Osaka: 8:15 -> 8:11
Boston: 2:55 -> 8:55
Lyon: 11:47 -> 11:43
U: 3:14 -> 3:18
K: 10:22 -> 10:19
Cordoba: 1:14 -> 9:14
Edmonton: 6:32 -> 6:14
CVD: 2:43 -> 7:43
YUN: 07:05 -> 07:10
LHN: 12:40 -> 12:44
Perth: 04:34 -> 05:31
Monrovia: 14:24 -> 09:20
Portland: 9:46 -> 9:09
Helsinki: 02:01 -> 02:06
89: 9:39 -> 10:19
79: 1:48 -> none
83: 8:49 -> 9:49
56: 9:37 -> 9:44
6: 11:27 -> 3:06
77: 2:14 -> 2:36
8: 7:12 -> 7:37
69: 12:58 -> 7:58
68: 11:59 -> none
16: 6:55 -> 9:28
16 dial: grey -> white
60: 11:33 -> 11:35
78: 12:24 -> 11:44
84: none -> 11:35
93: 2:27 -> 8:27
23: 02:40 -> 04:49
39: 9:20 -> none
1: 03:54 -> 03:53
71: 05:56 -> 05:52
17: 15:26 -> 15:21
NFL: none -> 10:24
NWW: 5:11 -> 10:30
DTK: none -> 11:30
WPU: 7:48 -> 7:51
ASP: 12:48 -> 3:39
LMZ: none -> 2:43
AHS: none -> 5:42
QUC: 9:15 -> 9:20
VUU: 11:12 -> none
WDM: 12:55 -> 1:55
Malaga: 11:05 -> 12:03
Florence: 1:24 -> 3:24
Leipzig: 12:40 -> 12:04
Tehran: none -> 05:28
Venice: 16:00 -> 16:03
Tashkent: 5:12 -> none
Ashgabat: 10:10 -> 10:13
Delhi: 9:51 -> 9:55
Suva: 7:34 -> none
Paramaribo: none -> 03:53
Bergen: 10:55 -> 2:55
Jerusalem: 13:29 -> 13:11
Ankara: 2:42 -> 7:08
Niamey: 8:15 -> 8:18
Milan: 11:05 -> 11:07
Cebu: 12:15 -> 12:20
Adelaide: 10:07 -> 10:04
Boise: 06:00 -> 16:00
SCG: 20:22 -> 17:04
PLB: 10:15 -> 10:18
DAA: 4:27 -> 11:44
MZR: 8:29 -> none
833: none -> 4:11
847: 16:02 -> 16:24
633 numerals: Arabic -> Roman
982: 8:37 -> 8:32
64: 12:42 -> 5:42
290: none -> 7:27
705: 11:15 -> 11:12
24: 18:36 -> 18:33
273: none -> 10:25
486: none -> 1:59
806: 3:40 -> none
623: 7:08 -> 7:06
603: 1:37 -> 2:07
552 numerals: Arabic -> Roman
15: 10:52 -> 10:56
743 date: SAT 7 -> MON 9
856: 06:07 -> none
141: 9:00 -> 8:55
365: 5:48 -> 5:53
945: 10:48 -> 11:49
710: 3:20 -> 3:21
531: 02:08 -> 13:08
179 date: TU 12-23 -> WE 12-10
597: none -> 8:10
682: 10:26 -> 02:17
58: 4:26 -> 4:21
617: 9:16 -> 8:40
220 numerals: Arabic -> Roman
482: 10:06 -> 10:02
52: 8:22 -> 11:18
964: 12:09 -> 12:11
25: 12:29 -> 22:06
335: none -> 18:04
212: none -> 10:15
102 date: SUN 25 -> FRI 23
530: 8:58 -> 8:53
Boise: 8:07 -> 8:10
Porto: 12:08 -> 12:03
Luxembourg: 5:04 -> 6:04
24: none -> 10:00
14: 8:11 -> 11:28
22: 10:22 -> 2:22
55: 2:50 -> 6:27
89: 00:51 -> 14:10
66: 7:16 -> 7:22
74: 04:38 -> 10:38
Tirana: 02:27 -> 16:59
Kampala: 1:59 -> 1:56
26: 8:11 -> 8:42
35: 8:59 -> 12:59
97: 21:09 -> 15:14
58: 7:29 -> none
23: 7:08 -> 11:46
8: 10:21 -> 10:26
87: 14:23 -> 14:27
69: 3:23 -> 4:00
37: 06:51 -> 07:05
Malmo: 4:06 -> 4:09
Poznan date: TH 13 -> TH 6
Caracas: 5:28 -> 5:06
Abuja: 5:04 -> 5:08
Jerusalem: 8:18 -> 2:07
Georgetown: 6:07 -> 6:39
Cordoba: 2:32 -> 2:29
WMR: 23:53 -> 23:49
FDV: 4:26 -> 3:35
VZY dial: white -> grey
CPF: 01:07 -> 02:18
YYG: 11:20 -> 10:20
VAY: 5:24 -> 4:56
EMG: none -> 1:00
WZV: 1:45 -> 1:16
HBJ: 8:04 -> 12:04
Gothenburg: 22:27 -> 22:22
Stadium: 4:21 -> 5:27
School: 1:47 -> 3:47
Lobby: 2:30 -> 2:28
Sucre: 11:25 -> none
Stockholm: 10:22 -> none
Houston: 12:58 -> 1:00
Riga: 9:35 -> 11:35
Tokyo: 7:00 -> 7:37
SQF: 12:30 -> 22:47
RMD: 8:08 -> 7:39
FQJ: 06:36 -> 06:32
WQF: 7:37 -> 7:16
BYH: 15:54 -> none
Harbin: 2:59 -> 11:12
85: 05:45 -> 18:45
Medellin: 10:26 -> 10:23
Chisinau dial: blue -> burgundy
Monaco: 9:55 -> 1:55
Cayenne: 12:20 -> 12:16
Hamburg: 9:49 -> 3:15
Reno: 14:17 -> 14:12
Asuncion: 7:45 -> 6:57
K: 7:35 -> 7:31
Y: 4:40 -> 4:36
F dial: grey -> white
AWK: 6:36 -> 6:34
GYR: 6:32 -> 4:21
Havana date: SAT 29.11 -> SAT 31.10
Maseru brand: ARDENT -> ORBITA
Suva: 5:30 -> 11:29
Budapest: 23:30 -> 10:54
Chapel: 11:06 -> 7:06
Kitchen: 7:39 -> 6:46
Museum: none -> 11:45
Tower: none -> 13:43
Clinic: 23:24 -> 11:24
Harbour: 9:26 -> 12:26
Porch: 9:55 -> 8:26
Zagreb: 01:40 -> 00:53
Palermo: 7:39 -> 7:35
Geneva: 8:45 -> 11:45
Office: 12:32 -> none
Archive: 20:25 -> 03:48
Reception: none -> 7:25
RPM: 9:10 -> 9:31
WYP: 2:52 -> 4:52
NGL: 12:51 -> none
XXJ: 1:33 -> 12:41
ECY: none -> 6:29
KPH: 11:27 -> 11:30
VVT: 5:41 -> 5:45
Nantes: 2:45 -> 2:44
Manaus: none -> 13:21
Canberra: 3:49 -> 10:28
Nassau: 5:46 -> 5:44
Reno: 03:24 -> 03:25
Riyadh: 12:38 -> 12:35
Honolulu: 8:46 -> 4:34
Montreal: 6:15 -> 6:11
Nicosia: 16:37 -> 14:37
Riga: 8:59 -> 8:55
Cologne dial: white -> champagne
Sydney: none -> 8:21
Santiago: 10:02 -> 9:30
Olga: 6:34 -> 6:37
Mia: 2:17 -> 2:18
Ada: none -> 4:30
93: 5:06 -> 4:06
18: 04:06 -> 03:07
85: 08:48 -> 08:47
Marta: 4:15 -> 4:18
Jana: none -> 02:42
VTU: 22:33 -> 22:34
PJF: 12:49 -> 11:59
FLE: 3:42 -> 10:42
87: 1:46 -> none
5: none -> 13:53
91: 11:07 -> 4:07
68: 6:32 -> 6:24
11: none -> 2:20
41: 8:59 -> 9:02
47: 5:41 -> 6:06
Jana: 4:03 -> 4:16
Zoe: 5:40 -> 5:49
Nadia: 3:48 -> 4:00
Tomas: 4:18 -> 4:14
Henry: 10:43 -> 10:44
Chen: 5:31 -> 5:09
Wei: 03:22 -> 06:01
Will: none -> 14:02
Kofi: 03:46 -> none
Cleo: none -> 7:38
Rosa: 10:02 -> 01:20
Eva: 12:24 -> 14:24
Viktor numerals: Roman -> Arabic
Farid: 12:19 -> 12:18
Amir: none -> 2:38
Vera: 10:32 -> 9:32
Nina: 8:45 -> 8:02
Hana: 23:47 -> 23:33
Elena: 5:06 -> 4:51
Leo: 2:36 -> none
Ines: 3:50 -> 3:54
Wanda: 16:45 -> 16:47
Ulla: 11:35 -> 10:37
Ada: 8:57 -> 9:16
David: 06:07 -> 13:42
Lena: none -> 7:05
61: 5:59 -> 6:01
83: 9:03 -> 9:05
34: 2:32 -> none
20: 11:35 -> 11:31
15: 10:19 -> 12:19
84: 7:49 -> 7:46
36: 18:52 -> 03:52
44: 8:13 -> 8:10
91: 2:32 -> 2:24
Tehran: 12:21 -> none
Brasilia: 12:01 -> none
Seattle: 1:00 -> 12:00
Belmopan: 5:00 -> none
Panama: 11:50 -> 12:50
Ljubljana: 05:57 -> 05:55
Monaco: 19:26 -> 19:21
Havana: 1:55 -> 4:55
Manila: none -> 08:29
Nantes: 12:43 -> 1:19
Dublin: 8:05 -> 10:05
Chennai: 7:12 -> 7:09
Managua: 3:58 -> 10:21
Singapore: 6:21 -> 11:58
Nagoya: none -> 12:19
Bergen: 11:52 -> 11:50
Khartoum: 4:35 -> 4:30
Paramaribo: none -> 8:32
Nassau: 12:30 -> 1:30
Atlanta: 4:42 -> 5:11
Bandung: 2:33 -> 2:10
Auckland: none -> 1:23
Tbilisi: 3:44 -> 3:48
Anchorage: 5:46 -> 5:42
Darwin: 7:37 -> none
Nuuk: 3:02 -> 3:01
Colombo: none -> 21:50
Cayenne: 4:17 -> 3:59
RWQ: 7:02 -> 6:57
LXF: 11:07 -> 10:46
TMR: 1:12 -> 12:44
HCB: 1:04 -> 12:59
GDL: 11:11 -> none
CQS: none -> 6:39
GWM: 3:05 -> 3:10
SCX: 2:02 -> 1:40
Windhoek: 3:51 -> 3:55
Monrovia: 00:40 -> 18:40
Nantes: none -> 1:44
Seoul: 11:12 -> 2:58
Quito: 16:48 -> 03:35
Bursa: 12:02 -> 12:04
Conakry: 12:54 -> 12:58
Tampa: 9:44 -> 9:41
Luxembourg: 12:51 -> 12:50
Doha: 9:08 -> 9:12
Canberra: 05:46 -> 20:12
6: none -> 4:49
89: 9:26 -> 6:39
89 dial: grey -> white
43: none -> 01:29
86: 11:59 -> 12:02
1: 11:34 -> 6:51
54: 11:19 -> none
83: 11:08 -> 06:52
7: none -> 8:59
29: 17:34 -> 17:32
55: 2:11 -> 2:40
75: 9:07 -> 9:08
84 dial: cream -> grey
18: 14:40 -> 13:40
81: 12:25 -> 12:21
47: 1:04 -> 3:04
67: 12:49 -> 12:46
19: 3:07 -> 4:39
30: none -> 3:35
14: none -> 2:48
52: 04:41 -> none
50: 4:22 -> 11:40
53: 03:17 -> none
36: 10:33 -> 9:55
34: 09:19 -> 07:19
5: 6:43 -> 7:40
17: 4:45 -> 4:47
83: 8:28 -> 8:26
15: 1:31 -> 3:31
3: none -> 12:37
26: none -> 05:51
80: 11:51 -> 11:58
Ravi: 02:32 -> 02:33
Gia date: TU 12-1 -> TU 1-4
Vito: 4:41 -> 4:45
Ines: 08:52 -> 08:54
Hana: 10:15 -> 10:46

---------------

Rewrite the rows from the first one through the line with "Portland: 9:46 -> 9:09", renaming "Edmonton" to "Calgary" and leaving everything else as it is.

Osaka: 8:15 -> 8:11
Boston: 2:55 -> 8:55
Lyon: 11:47 -> 11:43
U: 3:14 -> 3:18
K: 10:22 -> 10:19
Cordoba: 1:14 -> 9:14
Calgary: 6:32 -> 6:14
CVD: 2:43 -> 7:43
YUN: 07:05 -> 07:10
LHN: 12:40 -> 12:44
Perth: 04:34 -> 05:31
Monrovia: 14:24 -> 09:20
Portland: 9:46 -> 9:09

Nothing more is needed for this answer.